What you should do
The output should be the line containing "TFT pin DC: D10 -> D9" and every later line of the records, exactly as written, and nothing else.

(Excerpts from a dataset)
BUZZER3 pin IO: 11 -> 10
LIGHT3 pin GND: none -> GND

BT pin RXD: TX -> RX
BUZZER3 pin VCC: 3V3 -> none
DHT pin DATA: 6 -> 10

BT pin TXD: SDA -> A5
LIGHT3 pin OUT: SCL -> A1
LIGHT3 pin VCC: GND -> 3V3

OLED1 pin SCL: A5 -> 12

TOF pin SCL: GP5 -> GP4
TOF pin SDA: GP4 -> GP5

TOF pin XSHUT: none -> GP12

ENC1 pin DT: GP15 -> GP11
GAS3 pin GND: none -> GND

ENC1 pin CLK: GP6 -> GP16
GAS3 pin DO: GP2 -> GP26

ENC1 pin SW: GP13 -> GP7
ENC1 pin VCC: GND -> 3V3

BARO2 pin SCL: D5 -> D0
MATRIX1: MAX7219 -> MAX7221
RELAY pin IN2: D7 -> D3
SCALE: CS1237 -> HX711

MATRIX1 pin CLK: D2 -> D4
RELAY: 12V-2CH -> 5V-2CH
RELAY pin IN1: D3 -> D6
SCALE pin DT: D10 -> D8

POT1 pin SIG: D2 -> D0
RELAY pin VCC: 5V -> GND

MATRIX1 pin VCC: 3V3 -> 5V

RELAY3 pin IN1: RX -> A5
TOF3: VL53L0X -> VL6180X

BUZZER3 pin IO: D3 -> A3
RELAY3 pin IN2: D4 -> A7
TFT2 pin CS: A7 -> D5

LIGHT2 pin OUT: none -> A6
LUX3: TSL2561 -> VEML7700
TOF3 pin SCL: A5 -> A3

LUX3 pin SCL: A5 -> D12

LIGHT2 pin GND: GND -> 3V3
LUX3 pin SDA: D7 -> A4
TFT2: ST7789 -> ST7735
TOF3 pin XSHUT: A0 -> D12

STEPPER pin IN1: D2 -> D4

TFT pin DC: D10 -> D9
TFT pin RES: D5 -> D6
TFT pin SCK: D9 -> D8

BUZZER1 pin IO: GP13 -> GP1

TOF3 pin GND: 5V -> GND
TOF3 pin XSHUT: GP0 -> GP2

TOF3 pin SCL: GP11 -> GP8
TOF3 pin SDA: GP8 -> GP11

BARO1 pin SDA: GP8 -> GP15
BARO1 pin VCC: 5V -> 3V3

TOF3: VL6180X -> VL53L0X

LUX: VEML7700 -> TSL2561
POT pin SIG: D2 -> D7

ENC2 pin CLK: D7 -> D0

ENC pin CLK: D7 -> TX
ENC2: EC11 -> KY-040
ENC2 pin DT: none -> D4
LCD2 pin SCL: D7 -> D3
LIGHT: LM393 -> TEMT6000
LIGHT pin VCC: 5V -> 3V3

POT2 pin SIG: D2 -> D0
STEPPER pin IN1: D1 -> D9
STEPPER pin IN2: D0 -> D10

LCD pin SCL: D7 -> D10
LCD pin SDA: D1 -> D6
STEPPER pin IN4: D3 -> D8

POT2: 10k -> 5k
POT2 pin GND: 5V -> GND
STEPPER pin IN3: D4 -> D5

Result of this exercise
TFT pin DC: D10 -> D9
TFT pin RES: D5 -> D6
TFT pin SCK: D9 -> D8

BUZZER1 pin IO: GP13 -> GP1

TOF3 pin GND: 5V -> GND
TOF3 pin XSHUT: GP0 -> GP2

TOF3 pin SCL: GP11 -> GP8
TOF3 pin SDA: GP8 -> GP11

BARO1 pin SDA: GP8 -> GP15
BARO1 pin VCC: 5V -> 3V3

TOF3: VL6180X -> VL53L0X

LUX: VEML7700 -> TSL2561
POT pin SIG: D2 -> D7

ENC2 pin CLK: D7 -> D0

ENC pin CLK: D7 -> TX
ENC2: EC11 -> KY-040
ENC2 pin DT: none -> D4
LCD2 pin SCL: D7 -> D3
LIGHT: LM393 -> TEMT6000
LIGHT pin VCC: 5V -> 3V3

POT2 pin SIG: D2 -> D0
STEPPER pin IN1: D1 -> D9
STEPPER pin IN2: D0 -> D10

LCD pin SCL: D7 -> D10
LCD pin SDA: D1 -> D6
STEPPER pin IN4: D3 -> D8

POT2: 10k -> 5k
POT2 pin GND: 5V -> GND
STEPPER pin IN3: D4 -> D5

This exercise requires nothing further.